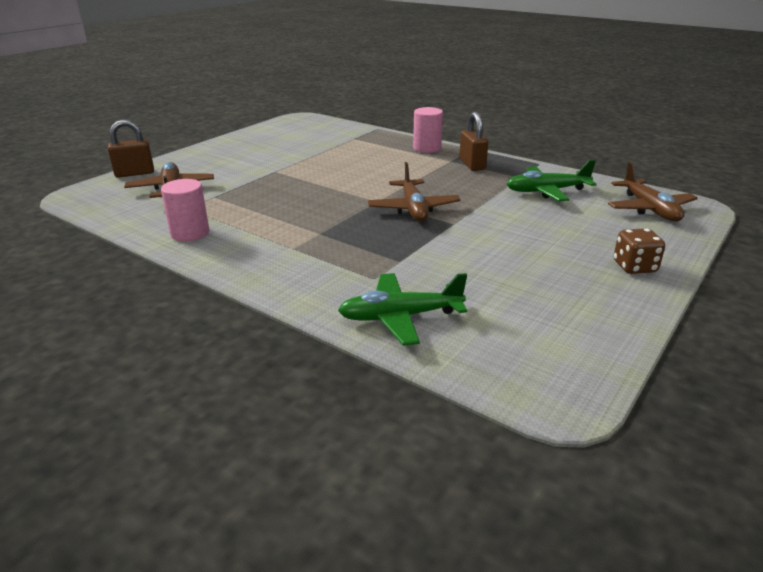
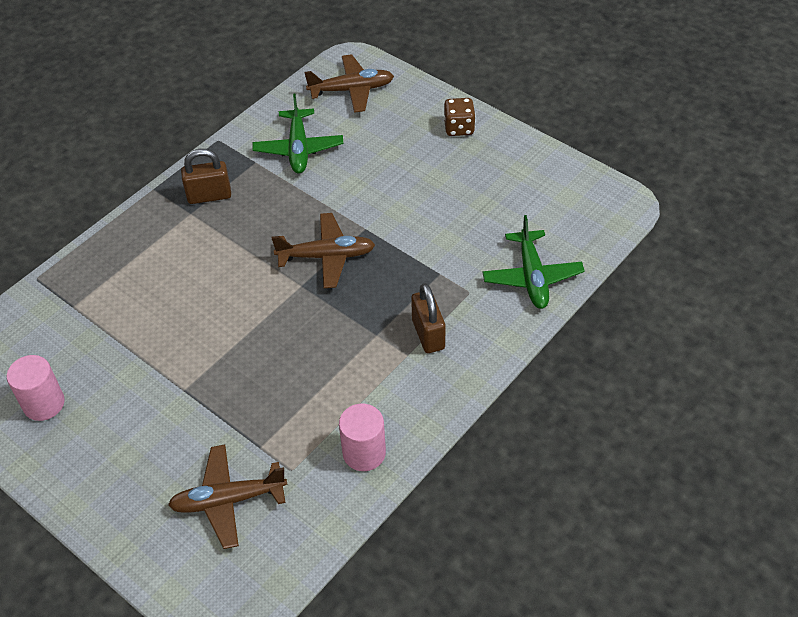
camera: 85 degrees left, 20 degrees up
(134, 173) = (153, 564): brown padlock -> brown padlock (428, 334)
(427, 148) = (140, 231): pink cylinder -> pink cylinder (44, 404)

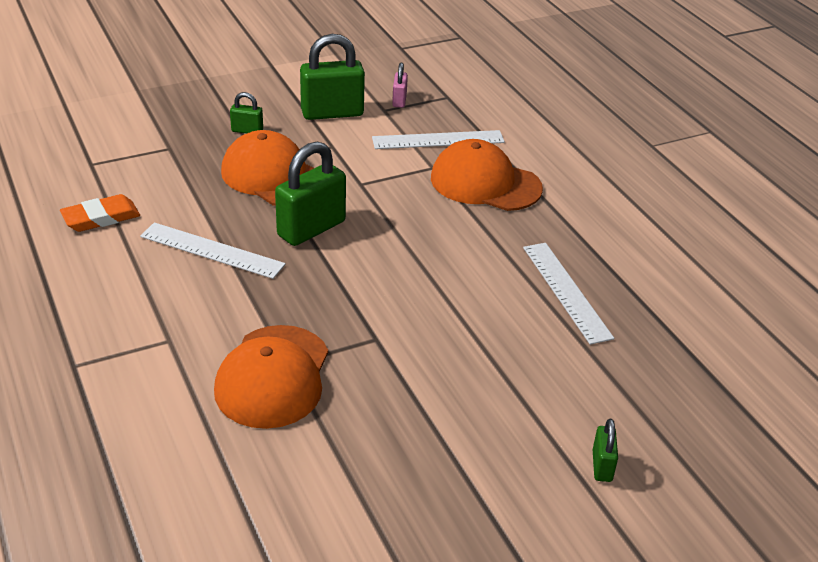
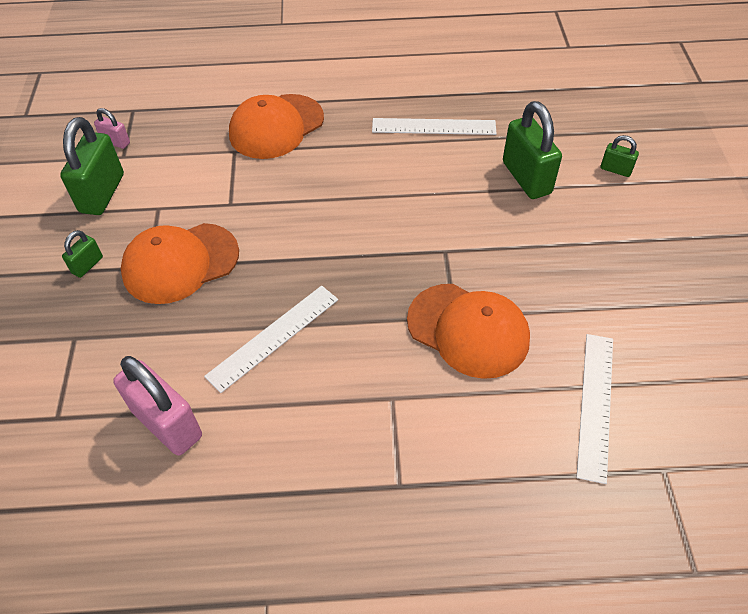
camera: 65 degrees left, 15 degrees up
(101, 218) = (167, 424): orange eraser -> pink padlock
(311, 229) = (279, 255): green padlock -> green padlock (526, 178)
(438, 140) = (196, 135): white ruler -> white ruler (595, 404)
· · ·
Your task:
Write the entries out again exactly as they appear, with the pictures omitted.

Exercise result:
camera: 85 degrees left, 20 degrees up
(134, 173) = (153, 564): brown padlock -> brown padlock (428, 334)
(427, 148) = (140, 231): pink cylinder -> pink cylinder (44, 404)

camera: 65 degrees left, 15 degrees up
(101, 218) = (167, 424): orange eraser -> pink padlock
(311, 229) = (279, 255): green padlock -> green padlock (526, 178)
(438, 140) = (196, 135): white ruler -> white ruler (595, 404)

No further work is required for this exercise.